Input material:

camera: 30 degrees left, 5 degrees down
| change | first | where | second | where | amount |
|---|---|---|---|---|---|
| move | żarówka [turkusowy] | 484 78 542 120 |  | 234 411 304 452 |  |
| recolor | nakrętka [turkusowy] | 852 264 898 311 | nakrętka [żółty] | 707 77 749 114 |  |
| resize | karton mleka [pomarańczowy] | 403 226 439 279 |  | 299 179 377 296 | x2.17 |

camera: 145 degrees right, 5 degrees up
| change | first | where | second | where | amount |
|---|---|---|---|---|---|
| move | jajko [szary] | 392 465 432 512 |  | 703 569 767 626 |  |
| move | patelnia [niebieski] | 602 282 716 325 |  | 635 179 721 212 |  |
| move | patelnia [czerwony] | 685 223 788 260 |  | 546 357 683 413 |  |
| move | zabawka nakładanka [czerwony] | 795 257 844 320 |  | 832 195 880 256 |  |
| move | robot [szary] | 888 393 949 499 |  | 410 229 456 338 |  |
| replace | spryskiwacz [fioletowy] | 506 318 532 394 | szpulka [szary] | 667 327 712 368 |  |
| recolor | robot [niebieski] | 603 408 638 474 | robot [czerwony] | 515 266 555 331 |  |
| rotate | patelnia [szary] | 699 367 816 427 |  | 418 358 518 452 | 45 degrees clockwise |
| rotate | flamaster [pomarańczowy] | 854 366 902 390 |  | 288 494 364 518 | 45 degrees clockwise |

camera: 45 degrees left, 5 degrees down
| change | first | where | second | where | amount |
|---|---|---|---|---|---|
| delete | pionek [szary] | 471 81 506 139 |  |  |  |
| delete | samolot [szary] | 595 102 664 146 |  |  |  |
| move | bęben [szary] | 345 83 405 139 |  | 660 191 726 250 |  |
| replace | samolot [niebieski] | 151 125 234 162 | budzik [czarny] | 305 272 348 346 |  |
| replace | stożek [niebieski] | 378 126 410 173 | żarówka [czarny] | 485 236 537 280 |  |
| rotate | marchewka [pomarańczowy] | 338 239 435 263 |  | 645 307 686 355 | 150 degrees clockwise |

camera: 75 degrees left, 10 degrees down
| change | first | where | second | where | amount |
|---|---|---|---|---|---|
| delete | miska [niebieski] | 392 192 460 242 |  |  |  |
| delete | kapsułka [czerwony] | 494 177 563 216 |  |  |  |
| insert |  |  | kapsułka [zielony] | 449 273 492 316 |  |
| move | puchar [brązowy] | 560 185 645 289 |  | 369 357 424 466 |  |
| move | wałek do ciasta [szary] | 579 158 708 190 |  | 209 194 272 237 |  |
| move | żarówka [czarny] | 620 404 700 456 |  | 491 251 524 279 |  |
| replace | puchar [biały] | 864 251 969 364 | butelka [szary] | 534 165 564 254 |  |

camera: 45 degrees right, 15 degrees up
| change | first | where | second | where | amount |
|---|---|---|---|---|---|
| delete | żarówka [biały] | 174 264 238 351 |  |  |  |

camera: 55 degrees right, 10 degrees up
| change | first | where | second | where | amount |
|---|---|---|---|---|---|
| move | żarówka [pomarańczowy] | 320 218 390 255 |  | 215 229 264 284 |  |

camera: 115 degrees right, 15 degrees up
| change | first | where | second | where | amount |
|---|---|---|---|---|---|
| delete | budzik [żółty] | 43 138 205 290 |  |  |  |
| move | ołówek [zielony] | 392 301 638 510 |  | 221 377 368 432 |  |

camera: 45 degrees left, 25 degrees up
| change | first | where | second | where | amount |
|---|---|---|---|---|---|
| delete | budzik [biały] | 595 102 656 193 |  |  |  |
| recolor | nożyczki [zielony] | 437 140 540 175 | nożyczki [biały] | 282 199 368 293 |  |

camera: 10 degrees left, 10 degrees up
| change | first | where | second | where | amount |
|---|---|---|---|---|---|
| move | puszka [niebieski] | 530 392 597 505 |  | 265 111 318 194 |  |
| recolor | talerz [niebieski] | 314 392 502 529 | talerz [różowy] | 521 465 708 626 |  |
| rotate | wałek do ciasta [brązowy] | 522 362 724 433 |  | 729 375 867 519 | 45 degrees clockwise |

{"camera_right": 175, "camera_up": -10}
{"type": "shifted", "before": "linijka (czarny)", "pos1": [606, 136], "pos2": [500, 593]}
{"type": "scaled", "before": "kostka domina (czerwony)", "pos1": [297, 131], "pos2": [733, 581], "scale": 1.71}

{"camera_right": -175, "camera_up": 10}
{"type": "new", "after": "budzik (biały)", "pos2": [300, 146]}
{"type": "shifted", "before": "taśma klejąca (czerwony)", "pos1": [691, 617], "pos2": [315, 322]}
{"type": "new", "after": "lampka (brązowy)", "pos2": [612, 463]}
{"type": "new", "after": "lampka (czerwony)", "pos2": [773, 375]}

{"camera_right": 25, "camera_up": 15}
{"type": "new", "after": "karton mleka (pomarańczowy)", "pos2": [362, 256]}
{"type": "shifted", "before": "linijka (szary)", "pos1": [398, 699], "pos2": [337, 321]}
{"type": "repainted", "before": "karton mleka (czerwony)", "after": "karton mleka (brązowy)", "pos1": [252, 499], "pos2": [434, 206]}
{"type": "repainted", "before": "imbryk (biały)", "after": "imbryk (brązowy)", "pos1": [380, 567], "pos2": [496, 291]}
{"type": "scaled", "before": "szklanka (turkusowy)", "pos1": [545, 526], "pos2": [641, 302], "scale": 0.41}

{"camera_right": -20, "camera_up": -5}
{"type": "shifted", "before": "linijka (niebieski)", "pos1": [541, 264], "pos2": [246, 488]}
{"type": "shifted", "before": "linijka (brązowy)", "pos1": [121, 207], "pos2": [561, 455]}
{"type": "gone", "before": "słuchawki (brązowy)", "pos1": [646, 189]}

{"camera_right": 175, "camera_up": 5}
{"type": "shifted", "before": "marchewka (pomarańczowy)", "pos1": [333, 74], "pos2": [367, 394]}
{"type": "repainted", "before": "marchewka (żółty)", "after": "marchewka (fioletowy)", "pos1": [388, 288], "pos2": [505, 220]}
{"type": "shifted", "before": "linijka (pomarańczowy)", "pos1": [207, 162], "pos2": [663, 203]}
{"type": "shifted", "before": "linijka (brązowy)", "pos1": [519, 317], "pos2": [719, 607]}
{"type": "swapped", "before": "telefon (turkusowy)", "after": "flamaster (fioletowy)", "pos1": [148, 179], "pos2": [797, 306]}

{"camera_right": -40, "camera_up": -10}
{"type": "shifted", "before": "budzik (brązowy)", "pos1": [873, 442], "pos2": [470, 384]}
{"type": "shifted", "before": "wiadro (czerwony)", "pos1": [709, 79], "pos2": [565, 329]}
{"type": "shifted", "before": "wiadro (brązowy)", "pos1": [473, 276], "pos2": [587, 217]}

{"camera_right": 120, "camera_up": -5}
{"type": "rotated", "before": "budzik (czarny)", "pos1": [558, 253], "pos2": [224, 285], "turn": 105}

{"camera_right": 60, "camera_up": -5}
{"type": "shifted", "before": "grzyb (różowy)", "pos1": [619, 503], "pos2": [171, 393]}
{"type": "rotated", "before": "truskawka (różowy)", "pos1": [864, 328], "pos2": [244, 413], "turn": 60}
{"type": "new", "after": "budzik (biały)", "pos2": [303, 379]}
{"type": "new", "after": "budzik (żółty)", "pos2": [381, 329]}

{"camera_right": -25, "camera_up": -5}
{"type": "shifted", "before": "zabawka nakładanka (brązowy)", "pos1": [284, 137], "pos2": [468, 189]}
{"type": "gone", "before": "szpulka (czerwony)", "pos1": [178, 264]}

Prompt: Among the records above, find the lines that contain "turn" and copy every one.

Completed task:
{"type": "rotated", "before": "budzik (czarny)", "pos1": [558, 253], "pos2": [224, 285], "turn": 105}
{"type": "rotated", "before": "truskawka (różowy)", "pos1": [864, 328], "pos2": [244, 413], "turn": 60}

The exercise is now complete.